> **EXERCISE DETAILS**: The lines below, from the one holding "blue brick J4:J5" through the one holding "pink brick H3:H4 level 2 -> none", are to be restated word for word, with all images left out.

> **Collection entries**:
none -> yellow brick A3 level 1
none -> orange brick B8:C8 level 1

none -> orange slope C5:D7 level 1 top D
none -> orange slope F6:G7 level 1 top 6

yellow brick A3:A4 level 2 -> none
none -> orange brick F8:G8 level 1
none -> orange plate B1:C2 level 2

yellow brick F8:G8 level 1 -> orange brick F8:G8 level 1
---
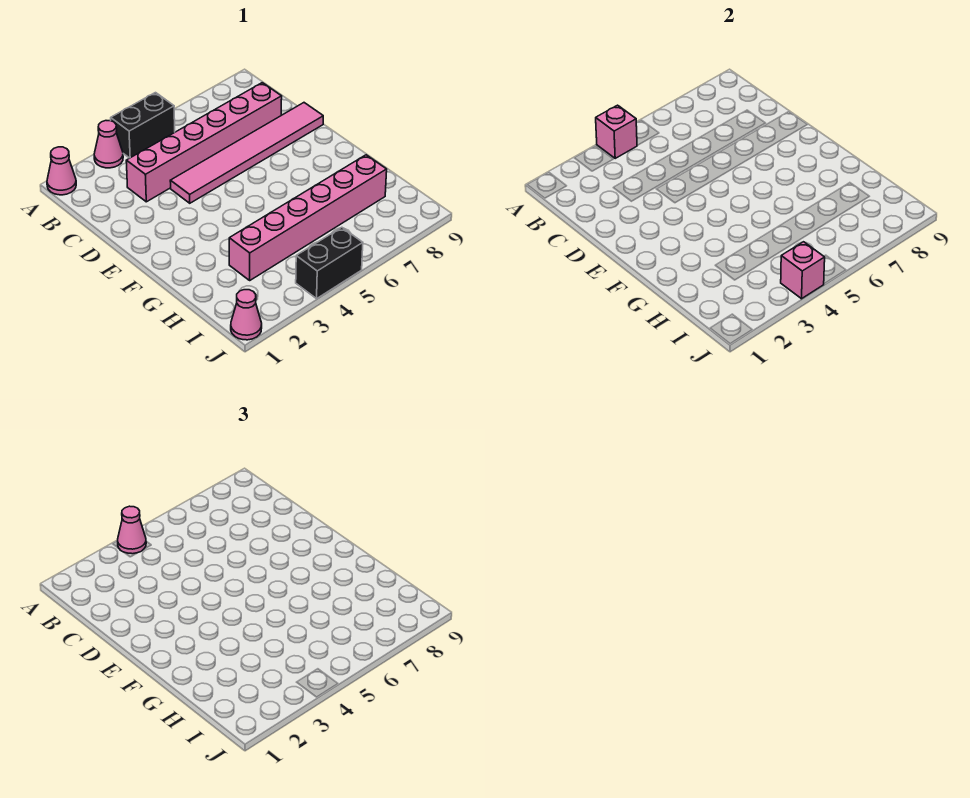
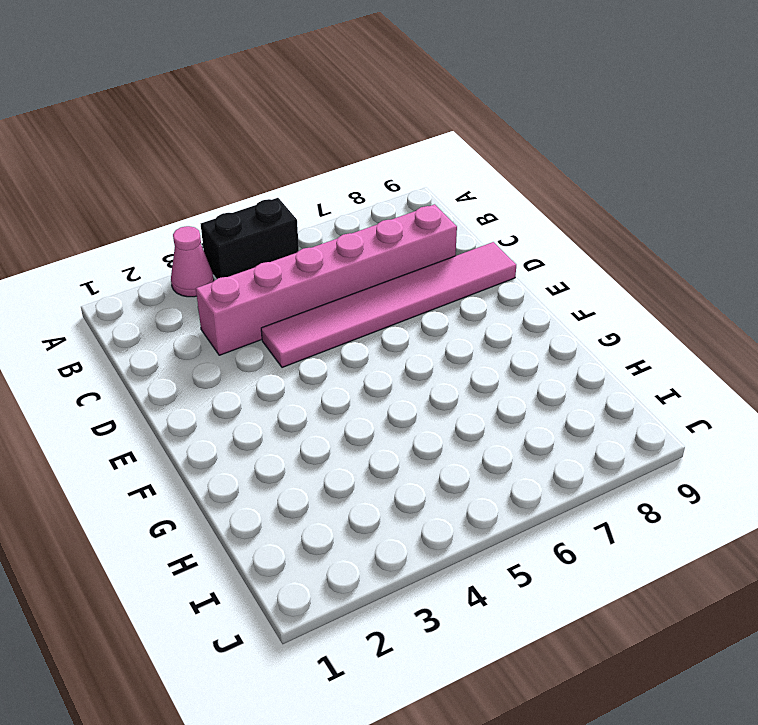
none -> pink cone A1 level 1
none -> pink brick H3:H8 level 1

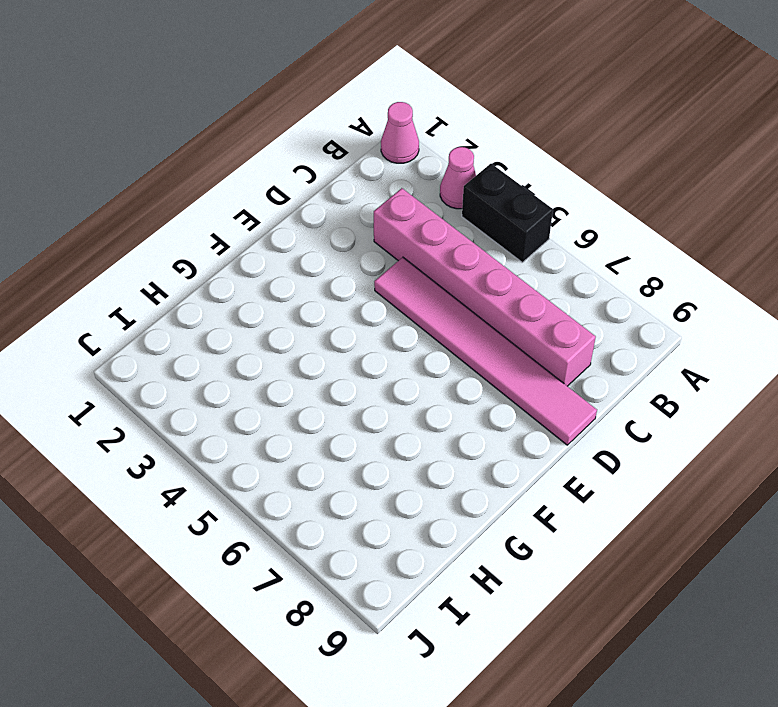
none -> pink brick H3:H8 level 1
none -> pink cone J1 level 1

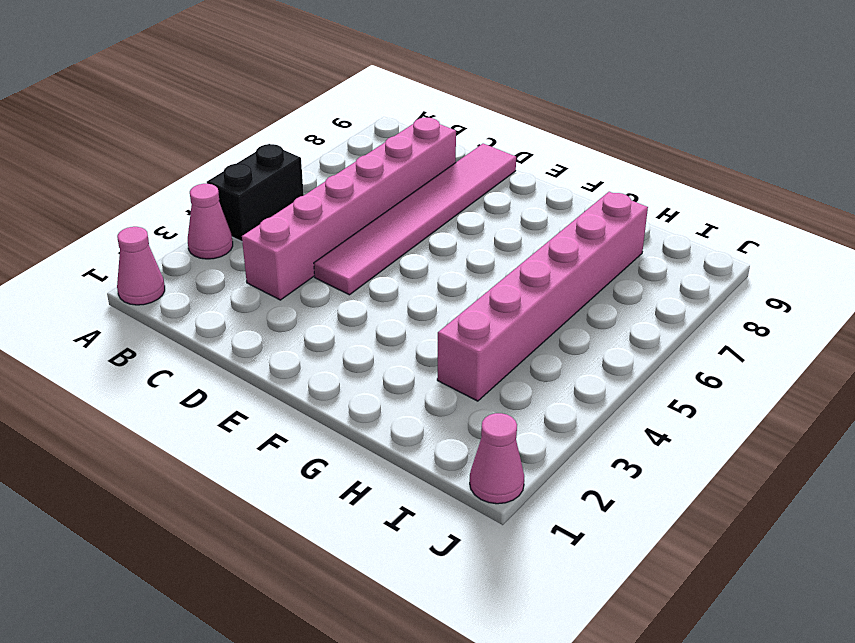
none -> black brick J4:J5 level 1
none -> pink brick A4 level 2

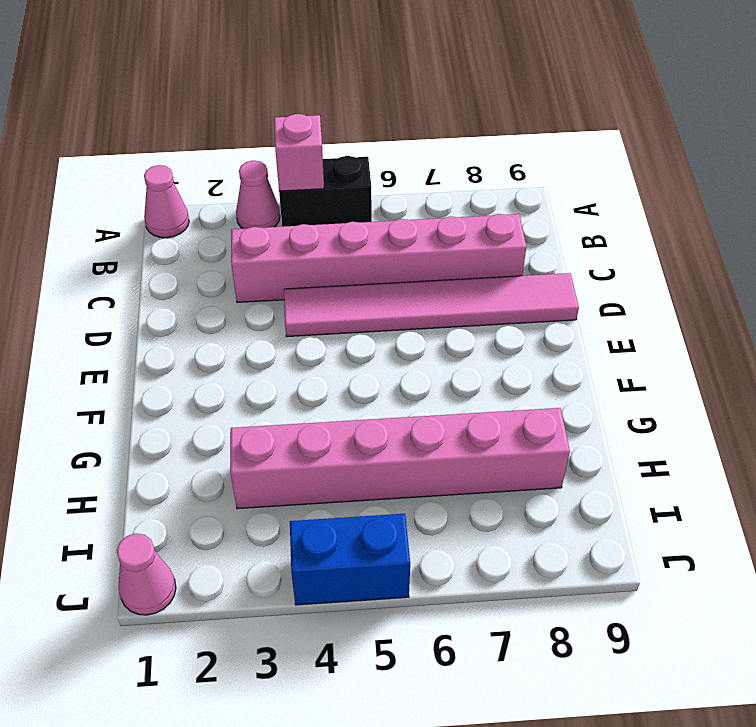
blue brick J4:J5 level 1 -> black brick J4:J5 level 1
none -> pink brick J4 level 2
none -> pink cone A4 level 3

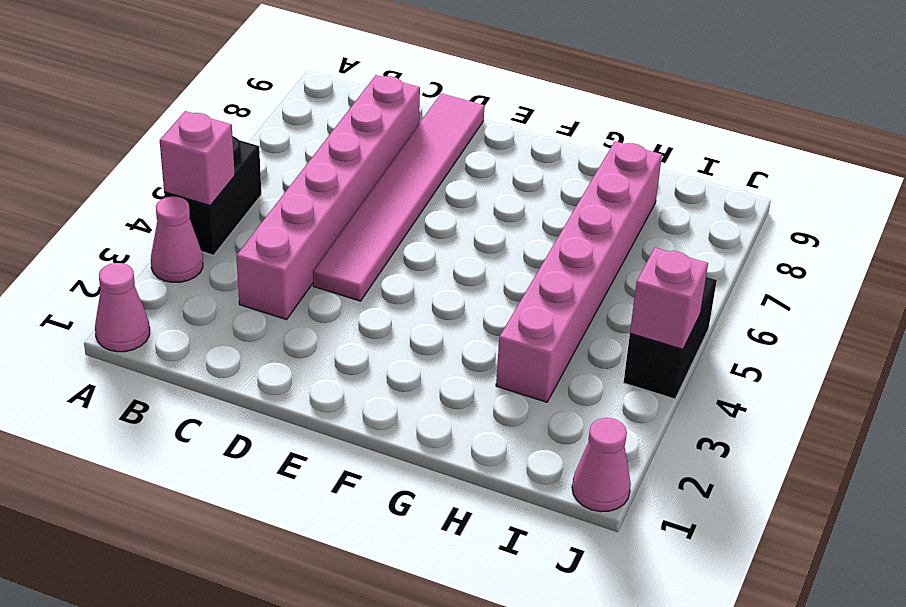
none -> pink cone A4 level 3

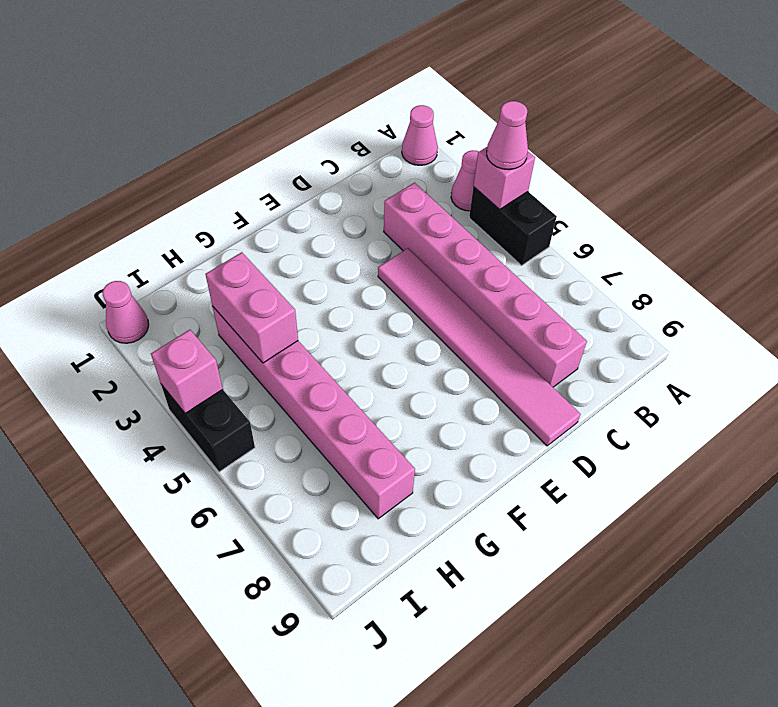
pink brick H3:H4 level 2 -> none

> **YOUR RESPONSE**:
blue brick J4:J5 level 1 -> black brick J4:J5 level 1
none -> pink brick J4 level 2
none -> pink cone A4 level 3

none -> pink cone A4 level 3

pink brick H3:H4 level 2 -> none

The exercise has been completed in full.